◆ REQUEST
From the first line of the records through the line containing "water cooler: (316, 361) -> (67, 301), moved", retype every line exactly and nothing else.

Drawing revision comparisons
• • • • •

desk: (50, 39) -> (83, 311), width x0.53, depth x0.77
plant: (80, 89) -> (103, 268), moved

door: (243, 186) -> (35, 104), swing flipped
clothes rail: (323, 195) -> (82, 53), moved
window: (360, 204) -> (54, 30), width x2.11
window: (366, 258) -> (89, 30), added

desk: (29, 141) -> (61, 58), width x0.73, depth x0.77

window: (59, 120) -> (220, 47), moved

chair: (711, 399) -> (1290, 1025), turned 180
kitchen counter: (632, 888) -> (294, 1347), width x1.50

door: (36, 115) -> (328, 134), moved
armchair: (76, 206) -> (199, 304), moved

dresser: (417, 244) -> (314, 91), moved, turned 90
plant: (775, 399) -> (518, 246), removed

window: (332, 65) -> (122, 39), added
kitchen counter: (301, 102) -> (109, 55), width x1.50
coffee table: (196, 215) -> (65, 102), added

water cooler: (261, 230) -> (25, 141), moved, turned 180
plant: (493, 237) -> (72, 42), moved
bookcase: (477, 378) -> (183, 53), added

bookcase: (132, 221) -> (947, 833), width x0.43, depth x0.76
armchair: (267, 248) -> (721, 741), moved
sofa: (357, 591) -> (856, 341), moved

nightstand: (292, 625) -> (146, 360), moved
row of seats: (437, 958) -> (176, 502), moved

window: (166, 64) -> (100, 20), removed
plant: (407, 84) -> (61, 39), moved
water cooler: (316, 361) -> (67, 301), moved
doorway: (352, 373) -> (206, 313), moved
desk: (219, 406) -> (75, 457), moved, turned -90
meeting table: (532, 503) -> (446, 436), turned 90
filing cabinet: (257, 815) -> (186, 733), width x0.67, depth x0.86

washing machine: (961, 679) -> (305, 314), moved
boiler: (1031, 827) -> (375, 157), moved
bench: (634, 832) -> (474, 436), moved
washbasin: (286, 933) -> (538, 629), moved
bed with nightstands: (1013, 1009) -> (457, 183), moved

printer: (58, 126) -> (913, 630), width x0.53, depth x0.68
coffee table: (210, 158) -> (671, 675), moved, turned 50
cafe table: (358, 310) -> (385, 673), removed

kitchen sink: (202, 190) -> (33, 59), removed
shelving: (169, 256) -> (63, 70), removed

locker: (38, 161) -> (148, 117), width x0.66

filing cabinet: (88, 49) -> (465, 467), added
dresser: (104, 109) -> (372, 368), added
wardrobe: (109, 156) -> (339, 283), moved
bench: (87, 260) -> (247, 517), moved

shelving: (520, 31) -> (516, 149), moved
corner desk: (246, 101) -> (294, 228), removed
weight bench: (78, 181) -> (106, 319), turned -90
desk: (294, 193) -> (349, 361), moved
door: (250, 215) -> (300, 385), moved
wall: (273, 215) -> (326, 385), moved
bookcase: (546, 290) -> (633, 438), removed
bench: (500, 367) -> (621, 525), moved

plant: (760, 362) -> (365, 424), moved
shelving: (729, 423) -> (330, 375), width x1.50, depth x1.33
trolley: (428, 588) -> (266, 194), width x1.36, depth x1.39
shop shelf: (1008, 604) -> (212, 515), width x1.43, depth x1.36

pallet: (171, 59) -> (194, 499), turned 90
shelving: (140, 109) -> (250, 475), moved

• • • • •

◆ RESULT OF THIS EXERCISE
desk: (50, 39) -> (83, 311), width x0.53, depth x0.77
plant: (80, 89) -> (103, 268), moved

door: (243, 186) -> (35, 104), swing flipped
clothes rail: (323, 195) -> (82, 53), moved
window: (360, 204) -> (54, 30), width x2.11
window: (366, 258) -> (89, 30), added

desk: (29, 141) -> (61, 58), width x0.73, depth x0.77

window: (59, 120) -> (220, 47), moved

chair: (711, 399) -> (1290, 1025), turned 180
kitchen counter: (632, 888) -> (294, 1347), width x1.50

door: (36, 115) -> (328, 134), moved
armchair: (76, 206) -> (199, 304), moved

dresser: (417, 244) -> (314, 91), moved, turned 90
plant: (775, 399) -> (518, 246), removed

window: (332, 65) -> (122, 39), added
kitchen counter: (301, 102) -> (109, 55), width x1.50
coffee table: (196, 215) -> (65, 102), added

water cooler: (261, 230) -> (25, 141), moved, turned 180
plant: (493, 237) -> (72, 42), moved
bookcase: (477, 378) -> (183, 53), added

bookcase: (132, 221) -> (947, 833), width x0.43, depth x0.76
armchair: (267, 248) -> (721, 741), moved
sofa: (357, 591) -> (856, 341), moved

nightstand: (292, 625) -> (146, 360), moved
row of seats: (437, 958) -> (176, 502), moved

window: (166, 64) -> (100, 20), removed
plant: (407, 84) -> (61, 39), moved
water cooler: (316, 361) -> (67, 301), moved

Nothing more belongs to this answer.